## Aim of the exercise
In the data below, which lines hold the word "bedside"? Copy them.

(Exercise data Opens)

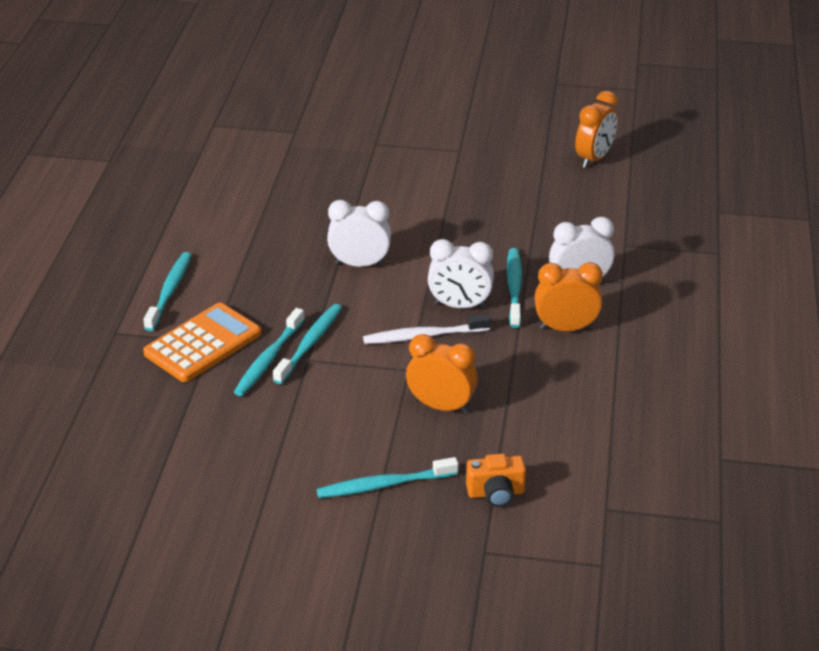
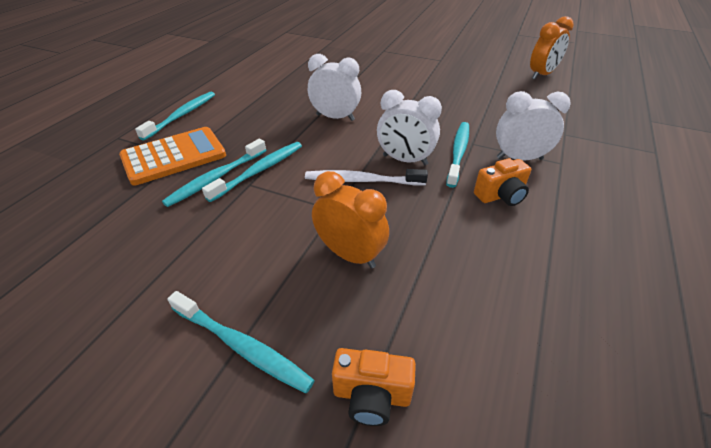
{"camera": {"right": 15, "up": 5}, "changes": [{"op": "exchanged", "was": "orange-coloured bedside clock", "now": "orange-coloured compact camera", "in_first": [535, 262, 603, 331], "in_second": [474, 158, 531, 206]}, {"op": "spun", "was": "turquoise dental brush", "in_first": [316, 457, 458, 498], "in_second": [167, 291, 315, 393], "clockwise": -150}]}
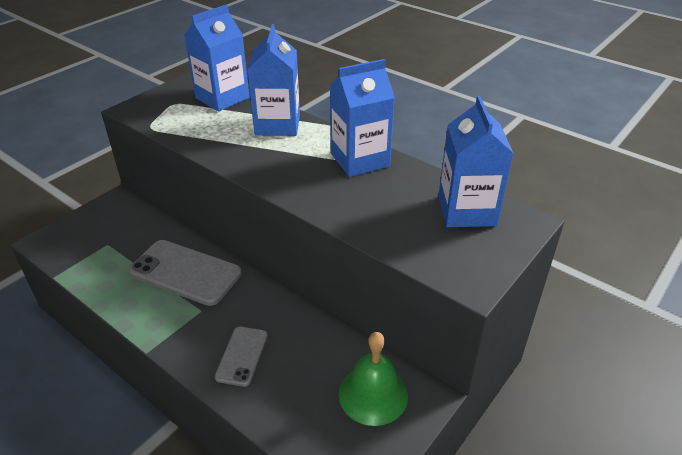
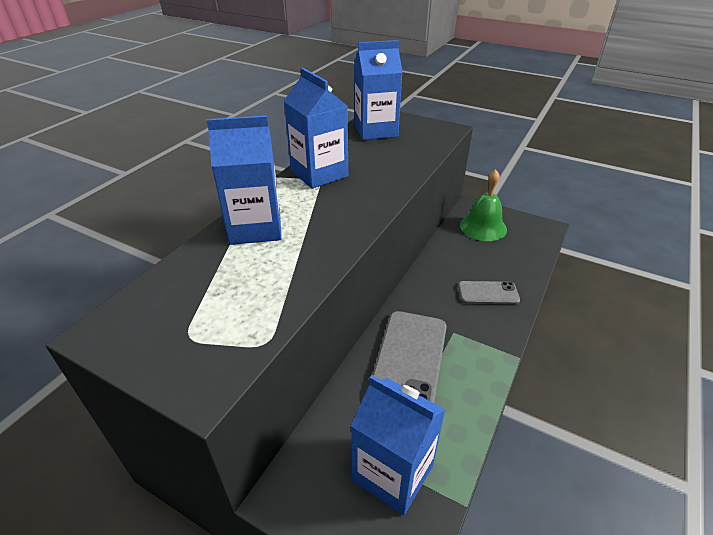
{"camera": {"right": -100, "up": 0}, "changes": [{"op": "relocated", "was": "blue carton", "in_first": [184, 4, 249, 111], "in_second": [351, 375, 445, 516]}]}
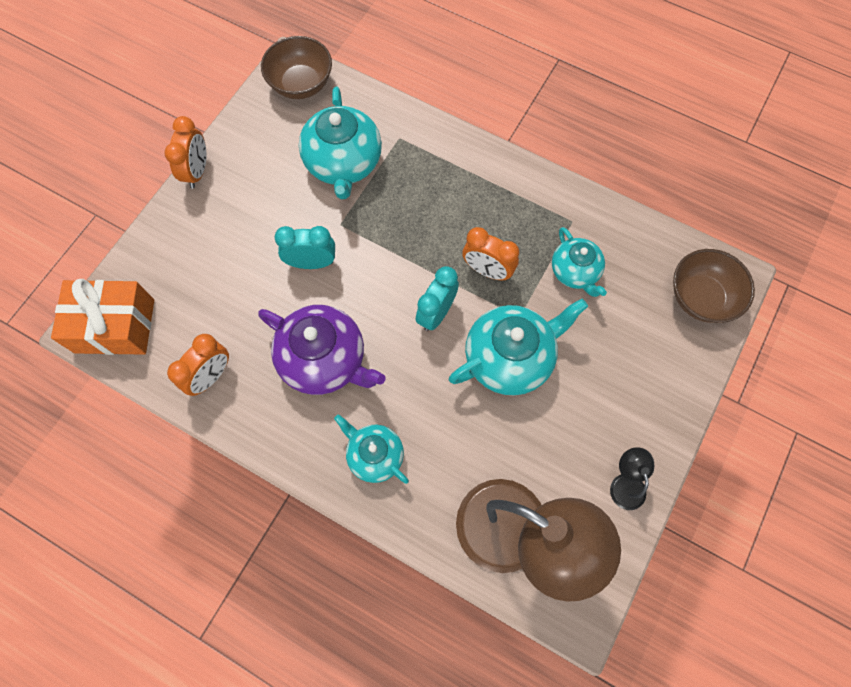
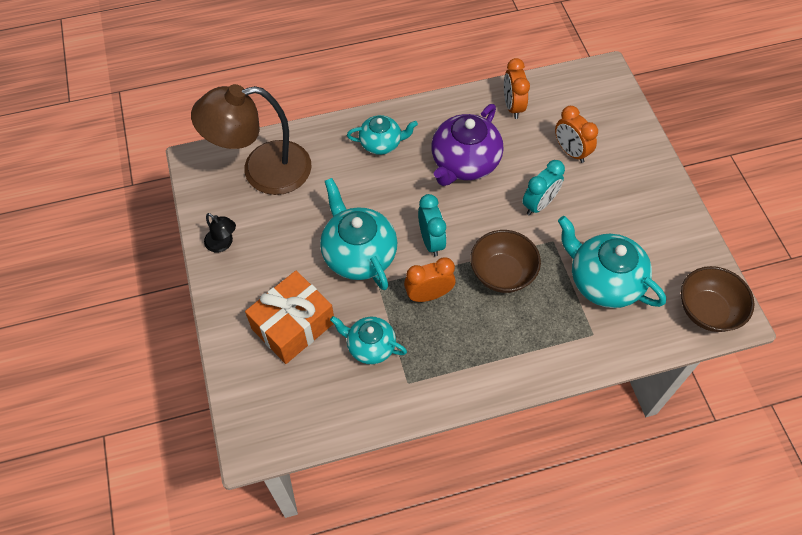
{"camera": {"right": 135, "up": -10}, "changes": [{"op": "relocated", "was": "orange-coloured present", "in_first": [51, 279, 154, 355], "in_second": [245, 271, 334, 364]}, {"op": "relocated", "was": "orange-coloured bedside clock", "in_first": [164, 116, 206, 188], "in_second": [555, 106, 598, 163]}, {"op": "relocated", "was": "russet bowl", "in_first": [673, 249, 755, 323], "in_second": [470, 230, 541, 293]}, {"op": "spun", "was": "violet china teapot", "in_first": [258, 305, 386, 395], "in_second": [431, 104, 503, 186], "clockwise": -45}, {"op": "spun", "was": "turquoise china teapot", "in_first": [449, 299, 588, 396], "in_second": [320, 178, 397, 290], "clockwise": 135}]}
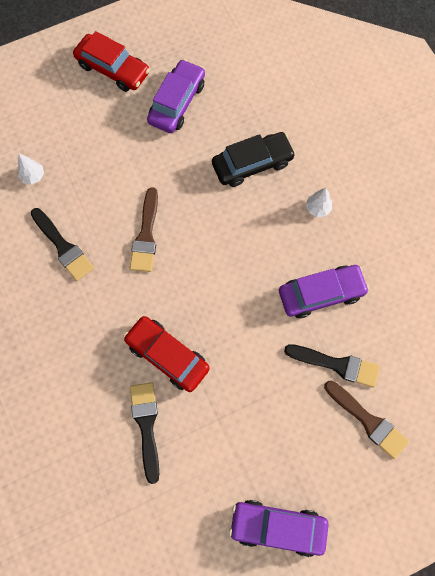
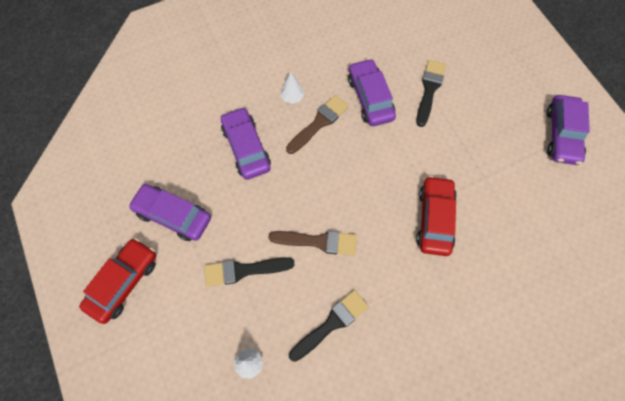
{"camera": {"right": -90, "up": -5}, "changes": [{"op": "relocated", "was": "black brush", "in_first": [130, 382, 159, 484], "in_second": [204, 258, 295, 287]}, {"op": "relocated", "was": "russet brush", "in_first": [324, 380, 409, 459], "in_second": [286, 95, 349, 154]}, {"op": "colour", "was": "black toy car", "now": "violet toy car", "in_first": [212, 132, 296, 187], "in_second": [221, 107, 271, 180]}, {"op": "spun", "was": "crimson toy car", "in_first": [123, 316, 210, 392], "in_second": [416, 176, 457, 256], "clockwise": 150}]}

(Exercise data Closes)

## Solution to the problem
{"camera": {"right": 15, "up": 5}, "changes": [{"op": "exchanged", "was": "orange-coloured bedside clock", "now": "orange-coloured compact camera", "in_first": [535, 262, 603, 331], "in_second": [474, 158, 531, 206]}, {"op": "spun", "was": "turquoise dental brush", "in_first": [316, 457, 458, 498], "in_second": [167, 291, 315, 393], "clockwise": -150}]}
{"camera": {"right": 135, "up": -10}, "changes": [{"op": "relocated", "was": "orange-coloured present", "in_first": [51, 279, 154, 355], "in_second": [245, 271, 334, 364]}, {"op": "relocated", "was": "orange-coloured bedside clock", "in_first": [164, 116, 206, 188], "in_second": [555, 106, 598, 163]}, {"op": "relocated", "was": "russet bowl", "in_first": [673, 249, 755, 323], "in_second": [470, 230, 541, 293]}, {"op": "spun", "was": "violet china teapot", "in_first": [258, 305, 386, 395], "in_second": [431, 104, 503, 186], "clockwise": -45}, {"op": "spun", "was": "turquoise china teapot", "in_first": [449, 299, 588, 396], "in_second": [320, 178, 397, 290], "clockwise": 135}]}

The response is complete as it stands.